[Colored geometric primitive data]
——————

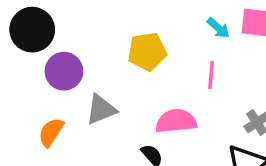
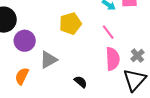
pink line: (211, 75) -> (108, 32), turned -35
pink semicircle: (176, 121) -> (113, 59), moved, turned 100

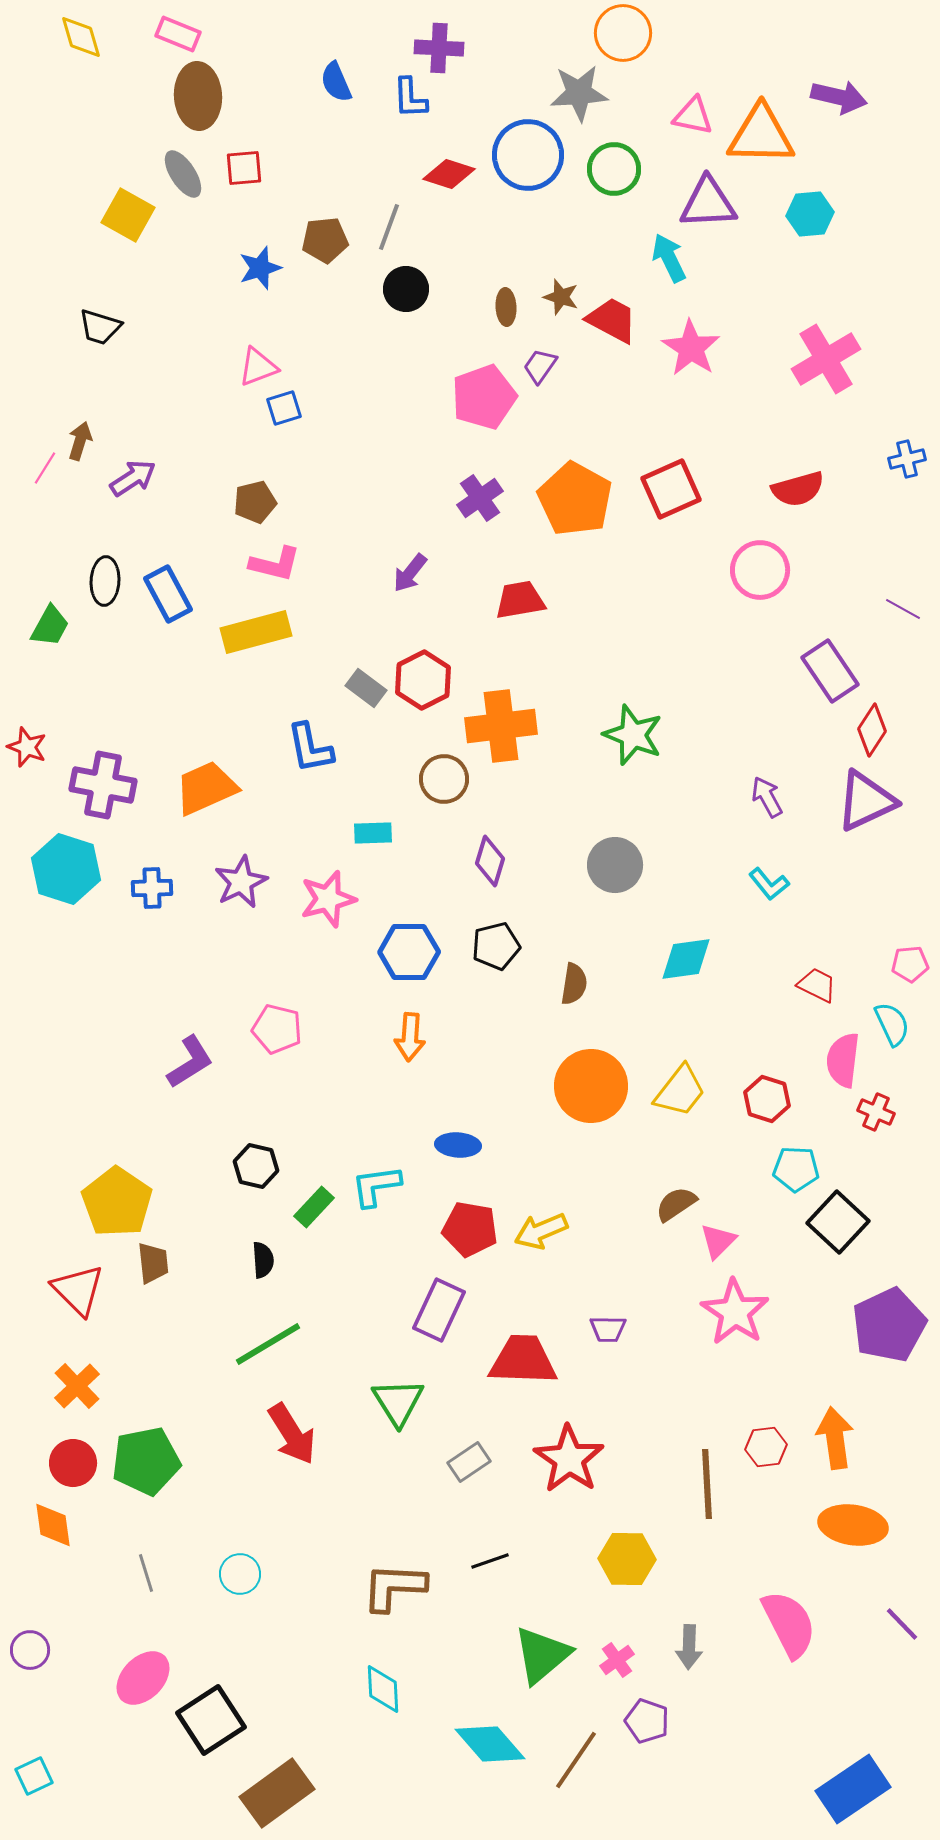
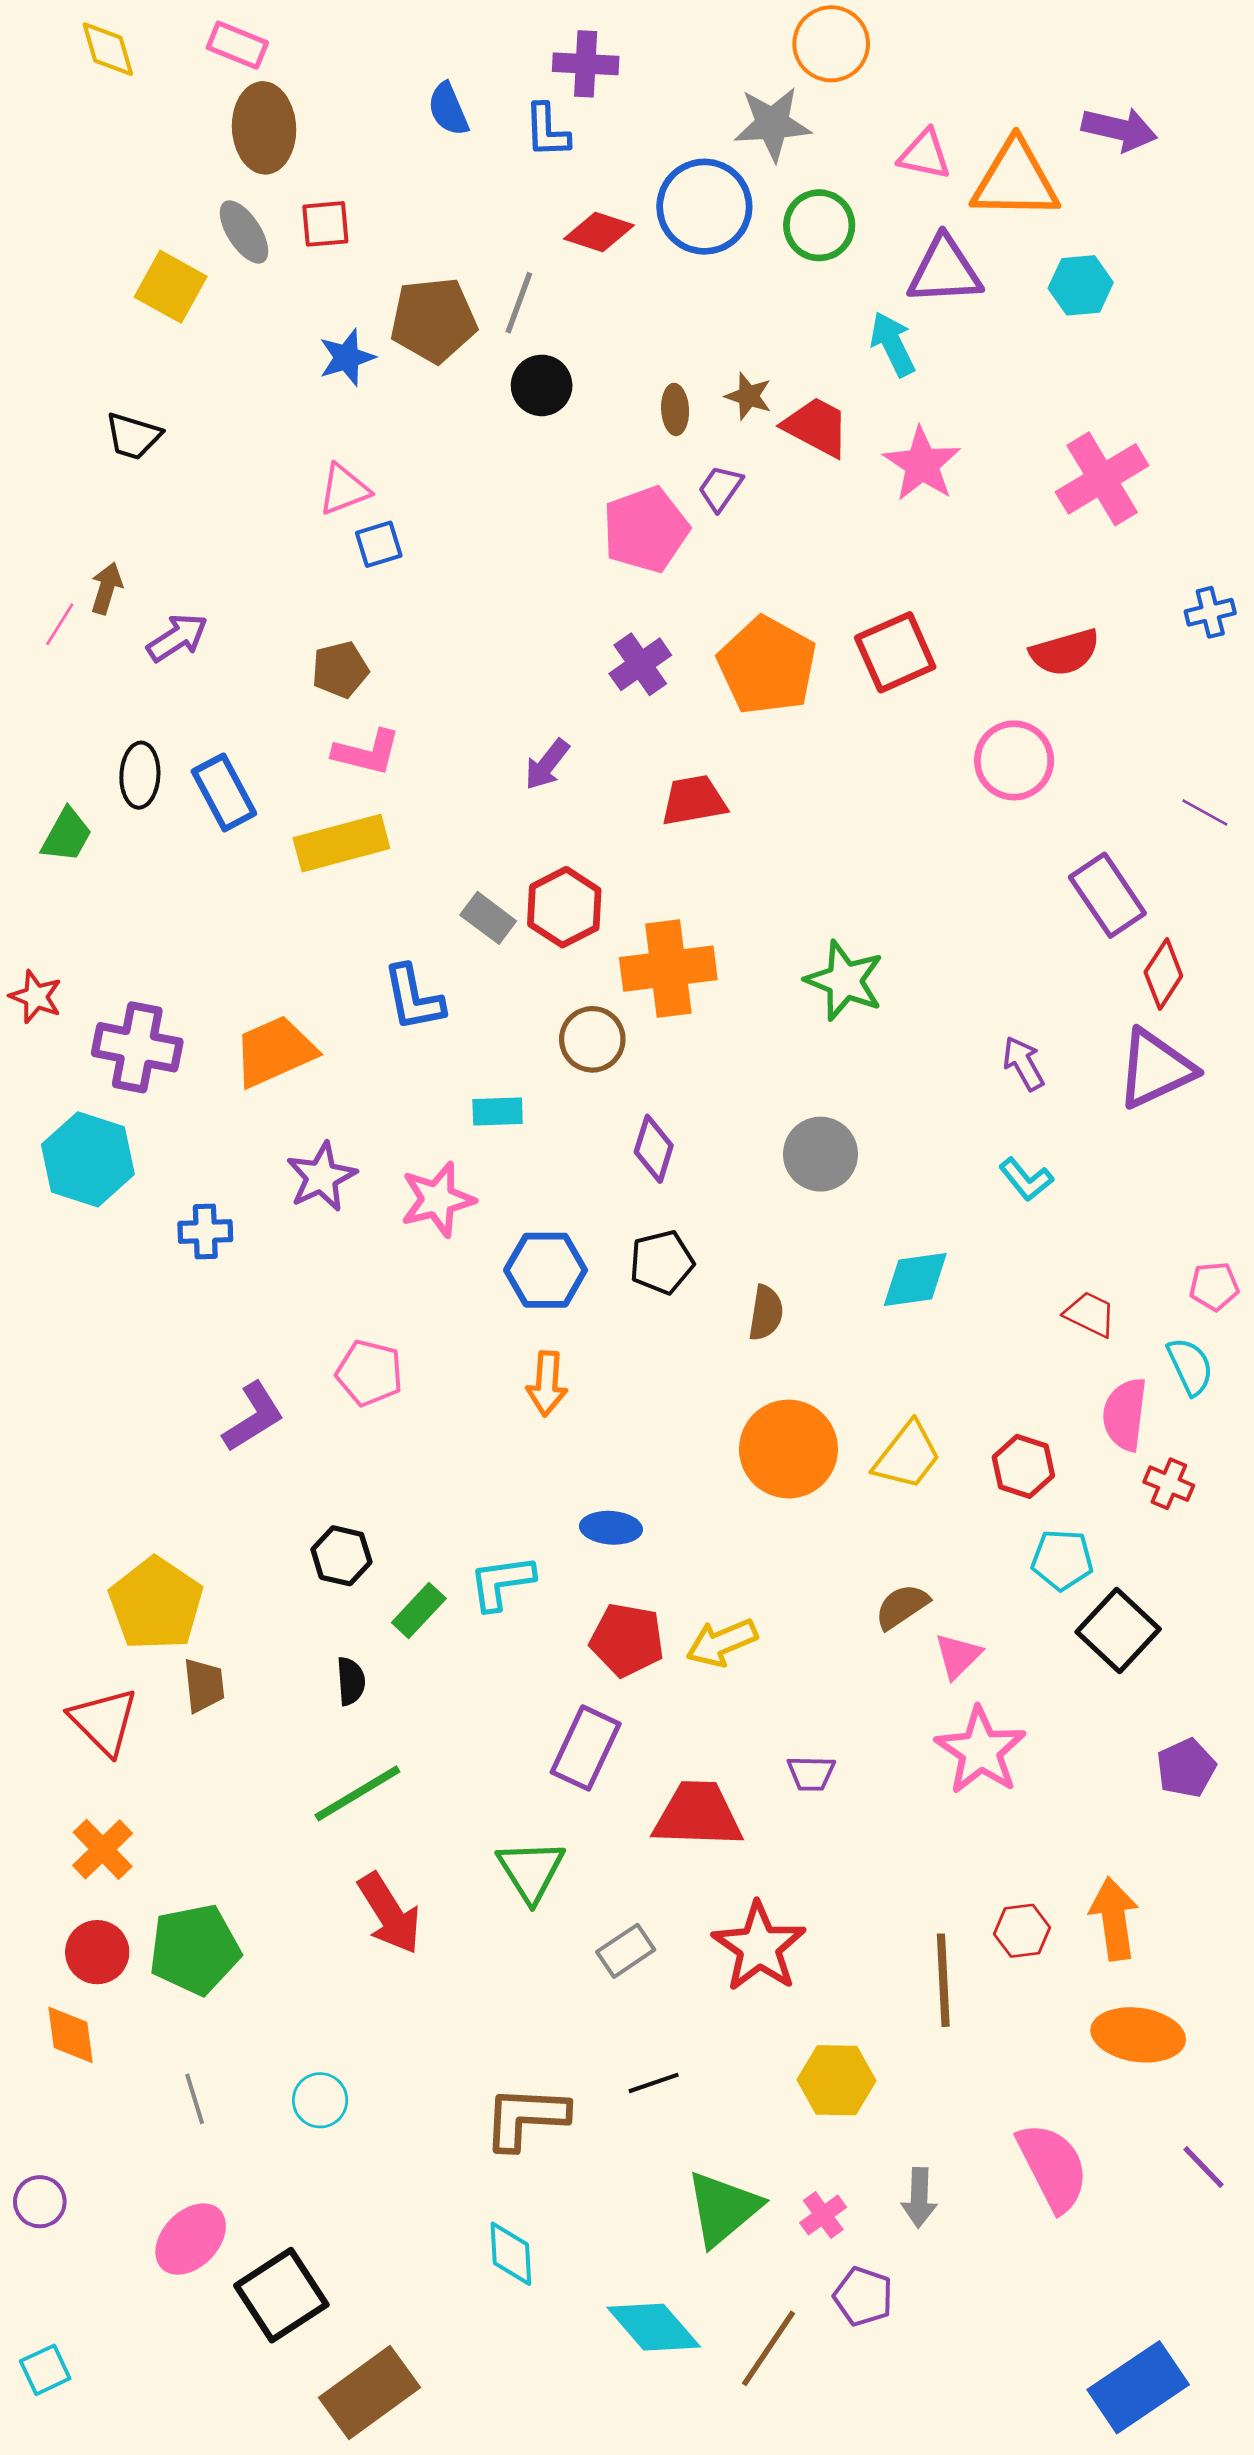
brown pentagon: (325, 240) -> (433, 320), size x1.4
blue cross: (152, 888) -> (205, 1232), moved
purple pentagon: (889, 1325) -> (1186, 1768), size x0.6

——————

> [EXERCISE AIM] If a line in the data above holds the string "size", copy it.

> [ANSWER BELOW]
brown pentagon: (325, 240) -> (433, 320), size x1.4
purple pentagon: (889, 1325) -> (1186, 1768), size x0.6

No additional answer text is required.